Look below for the line that contains "(269, 346) = (158, 195): black", then copy it and each following line exactly, through and including the line that contains "(937, 371) = (922, 276): white".
•••
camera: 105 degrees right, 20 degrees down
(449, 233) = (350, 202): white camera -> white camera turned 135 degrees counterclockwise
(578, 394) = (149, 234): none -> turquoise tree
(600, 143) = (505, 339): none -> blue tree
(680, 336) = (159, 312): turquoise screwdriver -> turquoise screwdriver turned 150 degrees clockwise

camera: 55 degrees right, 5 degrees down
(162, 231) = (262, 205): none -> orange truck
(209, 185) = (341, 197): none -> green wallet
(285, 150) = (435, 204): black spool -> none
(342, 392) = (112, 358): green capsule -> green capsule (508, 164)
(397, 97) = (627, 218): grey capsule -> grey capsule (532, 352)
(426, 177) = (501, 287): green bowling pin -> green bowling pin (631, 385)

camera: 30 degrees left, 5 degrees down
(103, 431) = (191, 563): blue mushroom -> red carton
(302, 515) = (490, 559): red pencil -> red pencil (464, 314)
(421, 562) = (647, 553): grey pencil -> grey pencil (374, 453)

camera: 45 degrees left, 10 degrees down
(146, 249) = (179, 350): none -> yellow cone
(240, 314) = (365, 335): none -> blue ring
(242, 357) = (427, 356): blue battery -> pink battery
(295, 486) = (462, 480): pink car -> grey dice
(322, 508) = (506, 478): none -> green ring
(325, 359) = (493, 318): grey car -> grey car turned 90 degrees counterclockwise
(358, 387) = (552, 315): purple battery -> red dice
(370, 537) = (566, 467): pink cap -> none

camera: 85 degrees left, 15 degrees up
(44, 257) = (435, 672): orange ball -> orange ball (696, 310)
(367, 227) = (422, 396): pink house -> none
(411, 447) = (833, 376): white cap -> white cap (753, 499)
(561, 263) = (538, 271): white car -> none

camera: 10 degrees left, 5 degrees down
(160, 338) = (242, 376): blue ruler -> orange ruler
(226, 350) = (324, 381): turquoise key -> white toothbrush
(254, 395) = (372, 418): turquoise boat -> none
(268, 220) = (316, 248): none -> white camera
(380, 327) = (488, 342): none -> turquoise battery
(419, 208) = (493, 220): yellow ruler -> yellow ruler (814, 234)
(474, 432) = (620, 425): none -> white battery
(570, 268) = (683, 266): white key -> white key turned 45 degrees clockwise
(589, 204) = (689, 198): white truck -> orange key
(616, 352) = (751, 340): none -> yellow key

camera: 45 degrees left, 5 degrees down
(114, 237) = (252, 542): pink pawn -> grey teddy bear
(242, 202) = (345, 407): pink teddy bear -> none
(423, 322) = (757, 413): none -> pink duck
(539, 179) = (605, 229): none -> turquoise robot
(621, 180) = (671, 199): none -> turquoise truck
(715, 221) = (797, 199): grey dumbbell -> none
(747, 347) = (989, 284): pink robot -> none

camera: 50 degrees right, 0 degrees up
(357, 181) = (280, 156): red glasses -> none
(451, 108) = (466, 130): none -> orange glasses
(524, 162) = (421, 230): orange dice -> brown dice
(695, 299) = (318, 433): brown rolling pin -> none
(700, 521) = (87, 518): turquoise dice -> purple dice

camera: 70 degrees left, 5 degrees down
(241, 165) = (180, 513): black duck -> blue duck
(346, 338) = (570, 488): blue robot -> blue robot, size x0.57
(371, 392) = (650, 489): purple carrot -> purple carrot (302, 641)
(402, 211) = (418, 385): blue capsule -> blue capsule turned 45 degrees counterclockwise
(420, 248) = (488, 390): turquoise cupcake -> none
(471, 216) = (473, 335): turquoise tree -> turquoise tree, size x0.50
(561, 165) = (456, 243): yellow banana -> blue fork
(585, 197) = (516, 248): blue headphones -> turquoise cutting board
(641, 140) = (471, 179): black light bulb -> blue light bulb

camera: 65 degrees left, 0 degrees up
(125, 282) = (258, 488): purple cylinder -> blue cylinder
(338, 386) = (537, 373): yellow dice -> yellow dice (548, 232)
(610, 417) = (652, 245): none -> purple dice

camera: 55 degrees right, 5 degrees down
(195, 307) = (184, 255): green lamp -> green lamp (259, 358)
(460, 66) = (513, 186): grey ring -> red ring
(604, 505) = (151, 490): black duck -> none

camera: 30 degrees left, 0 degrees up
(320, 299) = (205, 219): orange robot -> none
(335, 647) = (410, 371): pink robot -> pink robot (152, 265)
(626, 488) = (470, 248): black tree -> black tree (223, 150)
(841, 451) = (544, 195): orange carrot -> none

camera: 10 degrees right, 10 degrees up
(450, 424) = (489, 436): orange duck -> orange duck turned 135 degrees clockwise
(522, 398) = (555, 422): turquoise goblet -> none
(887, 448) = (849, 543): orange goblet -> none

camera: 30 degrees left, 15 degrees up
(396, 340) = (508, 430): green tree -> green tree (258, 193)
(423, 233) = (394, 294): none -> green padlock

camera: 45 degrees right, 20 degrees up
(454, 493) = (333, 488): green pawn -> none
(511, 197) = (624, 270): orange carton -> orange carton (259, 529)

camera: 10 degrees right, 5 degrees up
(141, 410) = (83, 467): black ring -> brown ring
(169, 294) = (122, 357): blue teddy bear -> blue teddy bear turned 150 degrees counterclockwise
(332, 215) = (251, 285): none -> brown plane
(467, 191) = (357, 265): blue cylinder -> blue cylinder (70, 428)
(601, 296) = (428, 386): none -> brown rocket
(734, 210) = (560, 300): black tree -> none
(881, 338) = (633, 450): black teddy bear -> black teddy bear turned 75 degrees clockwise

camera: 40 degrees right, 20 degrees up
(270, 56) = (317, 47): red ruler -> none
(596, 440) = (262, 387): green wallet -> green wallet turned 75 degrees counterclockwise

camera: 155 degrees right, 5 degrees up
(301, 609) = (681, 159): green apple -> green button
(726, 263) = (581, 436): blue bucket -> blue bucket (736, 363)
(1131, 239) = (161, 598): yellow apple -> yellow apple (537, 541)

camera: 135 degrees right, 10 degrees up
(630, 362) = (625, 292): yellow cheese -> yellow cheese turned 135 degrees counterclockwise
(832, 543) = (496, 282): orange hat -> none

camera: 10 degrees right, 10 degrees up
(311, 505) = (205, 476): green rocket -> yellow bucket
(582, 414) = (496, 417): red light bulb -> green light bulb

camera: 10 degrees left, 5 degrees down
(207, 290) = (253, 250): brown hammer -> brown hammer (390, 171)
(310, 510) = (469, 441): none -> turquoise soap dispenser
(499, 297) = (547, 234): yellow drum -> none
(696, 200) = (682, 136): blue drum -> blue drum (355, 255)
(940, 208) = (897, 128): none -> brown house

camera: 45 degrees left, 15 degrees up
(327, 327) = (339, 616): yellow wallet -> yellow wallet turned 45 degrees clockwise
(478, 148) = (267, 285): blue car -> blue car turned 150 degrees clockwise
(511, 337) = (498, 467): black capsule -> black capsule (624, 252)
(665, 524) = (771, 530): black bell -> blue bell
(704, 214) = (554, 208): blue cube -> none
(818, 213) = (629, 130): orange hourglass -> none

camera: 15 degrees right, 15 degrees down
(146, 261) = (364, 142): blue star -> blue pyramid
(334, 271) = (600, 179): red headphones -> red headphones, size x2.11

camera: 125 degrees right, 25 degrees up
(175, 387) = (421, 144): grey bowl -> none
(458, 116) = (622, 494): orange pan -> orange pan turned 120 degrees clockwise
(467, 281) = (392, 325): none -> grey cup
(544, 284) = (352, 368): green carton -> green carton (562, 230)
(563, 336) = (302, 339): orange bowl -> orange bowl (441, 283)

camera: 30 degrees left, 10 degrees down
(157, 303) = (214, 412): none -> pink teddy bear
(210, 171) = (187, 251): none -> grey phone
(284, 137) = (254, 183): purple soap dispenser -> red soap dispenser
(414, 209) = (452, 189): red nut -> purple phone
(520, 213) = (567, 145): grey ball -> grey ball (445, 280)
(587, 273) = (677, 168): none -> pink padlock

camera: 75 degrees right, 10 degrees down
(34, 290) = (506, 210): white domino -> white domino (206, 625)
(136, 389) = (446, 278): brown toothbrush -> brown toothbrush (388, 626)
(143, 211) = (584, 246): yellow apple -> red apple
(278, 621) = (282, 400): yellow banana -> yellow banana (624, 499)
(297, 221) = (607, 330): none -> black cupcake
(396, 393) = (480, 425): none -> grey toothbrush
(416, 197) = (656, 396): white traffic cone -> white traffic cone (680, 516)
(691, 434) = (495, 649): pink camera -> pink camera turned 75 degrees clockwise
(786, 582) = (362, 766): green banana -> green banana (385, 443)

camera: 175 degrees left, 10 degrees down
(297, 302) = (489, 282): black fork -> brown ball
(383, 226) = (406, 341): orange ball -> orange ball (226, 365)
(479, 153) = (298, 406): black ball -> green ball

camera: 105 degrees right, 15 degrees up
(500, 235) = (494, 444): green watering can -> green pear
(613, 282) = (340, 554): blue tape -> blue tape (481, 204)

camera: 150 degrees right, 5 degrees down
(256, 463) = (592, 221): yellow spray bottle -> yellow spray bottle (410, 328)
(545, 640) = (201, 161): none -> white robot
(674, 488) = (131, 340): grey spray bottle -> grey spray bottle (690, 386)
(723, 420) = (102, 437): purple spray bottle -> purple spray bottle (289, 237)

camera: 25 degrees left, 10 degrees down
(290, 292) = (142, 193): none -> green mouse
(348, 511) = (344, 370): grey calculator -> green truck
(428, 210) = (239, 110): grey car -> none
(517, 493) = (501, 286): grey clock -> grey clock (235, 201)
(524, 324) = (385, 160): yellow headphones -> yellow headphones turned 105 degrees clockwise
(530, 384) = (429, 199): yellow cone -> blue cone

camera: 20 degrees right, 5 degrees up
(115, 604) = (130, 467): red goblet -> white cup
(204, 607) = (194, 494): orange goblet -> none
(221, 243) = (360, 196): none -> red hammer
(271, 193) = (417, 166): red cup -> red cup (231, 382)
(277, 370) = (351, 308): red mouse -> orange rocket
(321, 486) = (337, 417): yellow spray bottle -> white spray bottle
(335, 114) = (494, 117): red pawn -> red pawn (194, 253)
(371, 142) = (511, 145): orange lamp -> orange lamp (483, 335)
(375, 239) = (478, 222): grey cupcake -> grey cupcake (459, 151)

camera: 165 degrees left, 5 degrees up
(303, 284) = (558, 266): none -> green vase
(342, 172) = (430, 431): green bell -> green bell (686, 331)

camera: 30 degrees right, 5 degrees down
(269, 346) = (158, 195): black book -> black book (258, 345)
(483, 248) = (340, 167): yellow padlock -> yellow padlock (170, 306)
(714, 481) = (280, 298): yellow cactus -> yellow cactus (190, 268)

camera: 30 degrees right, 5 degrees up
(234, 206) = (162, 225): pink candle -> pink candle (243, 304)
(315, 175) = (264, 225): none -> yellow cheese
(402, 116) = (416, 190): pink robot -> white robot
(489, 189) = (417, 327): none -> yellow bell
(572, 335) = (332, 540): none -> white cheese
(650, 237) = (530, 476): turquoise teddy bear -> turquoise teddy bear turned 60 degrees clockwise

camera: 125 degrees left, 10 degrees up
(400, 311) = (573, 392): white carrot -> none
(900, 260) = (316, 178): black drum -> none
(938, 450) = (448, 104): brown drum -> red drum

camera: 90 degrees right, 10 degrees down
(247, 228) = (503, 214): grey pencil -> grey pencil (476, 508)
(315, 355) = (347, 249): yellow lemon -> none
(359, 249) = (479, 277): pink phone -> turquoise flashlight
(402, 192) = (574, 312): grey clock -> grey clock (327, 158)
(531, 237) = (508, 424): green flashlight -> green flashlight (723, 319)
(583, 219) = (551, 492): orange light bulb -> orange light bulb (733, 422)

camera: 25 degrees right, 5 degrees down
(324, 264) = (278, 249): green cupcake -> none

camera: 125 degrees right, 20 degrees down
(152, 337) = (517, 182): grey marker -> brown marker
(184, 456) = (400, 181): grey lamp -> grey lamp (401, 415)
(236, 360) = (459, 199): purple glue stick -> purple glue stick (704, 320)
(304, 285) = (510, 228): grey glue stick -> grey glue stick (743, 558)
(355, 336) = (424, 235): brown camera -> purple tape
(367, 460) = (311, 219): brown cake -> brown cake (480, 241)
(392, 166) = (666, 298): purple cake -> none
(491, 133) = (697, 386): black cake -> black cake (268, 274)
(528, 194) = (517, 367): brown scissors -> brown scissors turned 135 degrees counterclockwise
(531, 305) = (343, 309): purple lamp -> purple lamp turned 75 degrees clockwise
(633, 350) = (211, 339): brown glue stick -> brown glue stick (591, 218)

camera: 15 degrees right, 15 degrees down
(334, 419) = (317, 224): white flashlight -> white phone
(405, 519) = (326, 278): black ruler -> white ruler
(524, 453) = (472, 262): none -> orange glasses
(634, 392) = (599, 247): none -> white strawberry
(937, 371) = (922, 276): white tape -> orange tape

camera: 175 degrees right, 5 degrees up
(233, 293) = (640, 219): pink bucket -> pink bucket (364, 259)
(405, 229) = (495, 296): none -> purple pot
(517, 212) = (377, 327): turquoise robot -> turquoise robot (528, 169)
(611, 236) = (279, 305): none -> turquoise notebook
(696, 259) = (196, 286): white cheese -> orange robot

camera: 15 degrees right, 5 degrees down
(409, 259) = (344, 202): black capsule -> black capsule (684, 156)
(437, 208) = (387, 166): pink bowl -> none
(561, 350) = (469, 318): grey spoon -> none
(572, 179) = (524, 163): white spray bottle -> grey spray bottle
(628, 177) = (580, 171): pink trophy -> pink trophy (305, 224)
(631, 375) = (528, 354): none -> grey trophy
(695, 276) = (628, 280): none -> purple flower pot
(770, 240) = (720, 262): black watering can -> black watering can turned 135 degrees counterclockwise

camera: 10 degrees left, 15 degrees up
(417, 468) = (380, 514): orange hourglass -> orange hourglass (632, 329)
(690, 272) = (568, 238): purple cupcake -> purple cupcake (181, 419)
•••
• _THE COMPLETED TASK_:
(269, 346) = (158, 195): black book -> black book (258, 345)
(483, 248) = (340, 167): yellow padlock -> yellow padlock (170, 306)
(714, 481) = (280, 298): yellow cactus -> yellow cactus (190, 268)

camera: 30 degrees right, 5 degrees up
(234, 206) = (162, 225): pink candle -> pink candle (243, 304)
(315, 175) = (264, 225): none -> yellow cheese
(402, 116) = (416, 190): pink robot -> white robot
(489, 189) = (417, 327): none -> yellow bell
(572, 335) = (332, 540): none -> white cheese
(650, 237) = (530, 476): turquoise teddy bear -> turquoise teddy bear turned 60 degrees clockwise

camera: 125 degrees left, 10 degrees up
(400, 311) = (573, 392): white carrot -> none
(900, 260) = (316, 178): black drum -> none
(938, 450) = (448, 104): brown drum -> red drum

camera: 90 degrees right, 10 degrees down
(247, 228) = (503, 214): grey pencil -> grey pencil (476, 508)
(315, 355) = (347, 249): yellow lemon -> none
(359, 249) = (479, 277): pink phone -> turquoise flashlight
(402, 192) = (574, 312): grey clock -> grey clock (327, 158)
(531, 237) = (508, 424): green flashlight -> green flashlight (723, 319)
(583, 219) = (551, 492): orange light bulb -> orange light bulb (733, 422)

camera: 25 degrees right, 5 degrees down
(324, 264) = (278, 249): green cupcake -> none

camera: 125 degrees right, 20 degrees down
(152, 337) = (517, 182): grey marker -> brown marker
(184, 456) = (400, 181): grey lamp -> grey lamp (401, 415)
(236, 360) = (459, 199): purple glue stick -> purple glue stick (704, 320)
(304, 285) = (510, 228): grey glue stick -> grey glue stick (743, 558)
(355, 336) = (424, 235): brown camera -> purple tape
(367, 460) = (311, 219): brown cake -> brown cake (480, 241)
(392, 166) = (666, 298): purple cake -> none
(491, 133) = (697, 386): black cake -> black cake (268, 274)
(528, 194) = (517, 367): brown scissors -> brown scissors turned 135 degrees counterclockwise
(531, 305) = (343, 309): purple lamp -> purple lamp turned 75 degrees clockwise
(633, 350) = (211, 339): brown glue stick -> brown glue stick (591, 218)

camera: 15 degrees right, 15 degrees down
(334, 419) = (317, 224): white flashlight -> white phone
(405, 519) = (326, 278): black ruler -> white ruler
(524, 453) = (472, 262): none -> orange glasses
(634, 392) = (599, 247): none -> white strawberry
(937, 371) = (922, 276): white tape -> orange tape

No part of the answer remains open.